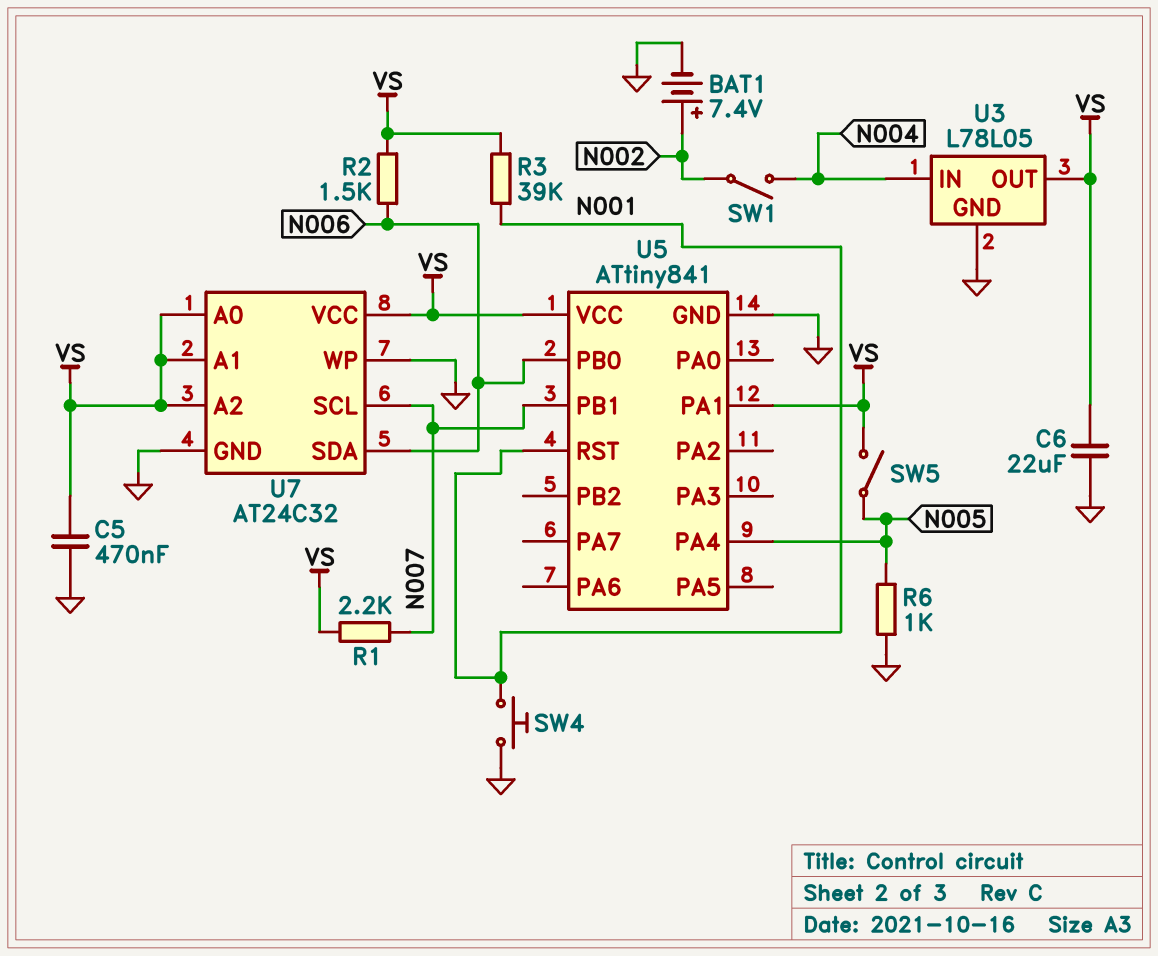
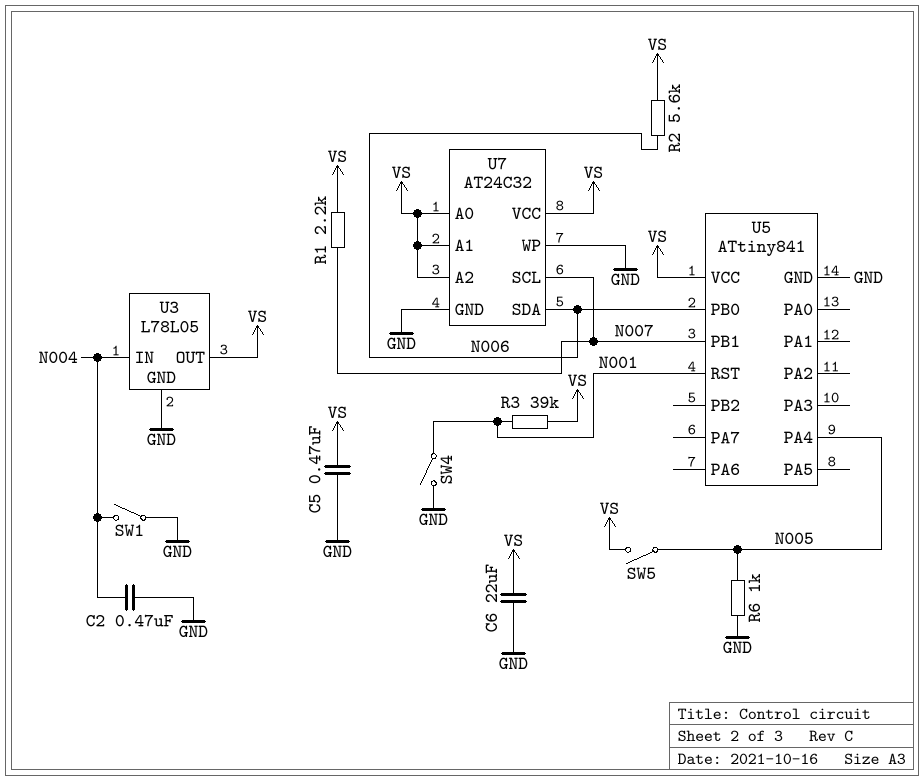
BAT1: 7.4V (plus N002, minus GND) -> none
C2: none -> 470nF (GND, N004)
R2: 1.5k (N006, VS) -> 5.6k (N006, VS)
SW1: switch (N002, N004) -> switch (GND, N004)
SW4: button (GND, N001) -> switch (GND, N001)
U5 pin PA1: VS -> none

....................

The response must contain each line above that holds the string "switch".

SW1: switch (N002, N004) -> switch (GND, N004)
SW4: button (GND, N001) -> switch (GND, N001)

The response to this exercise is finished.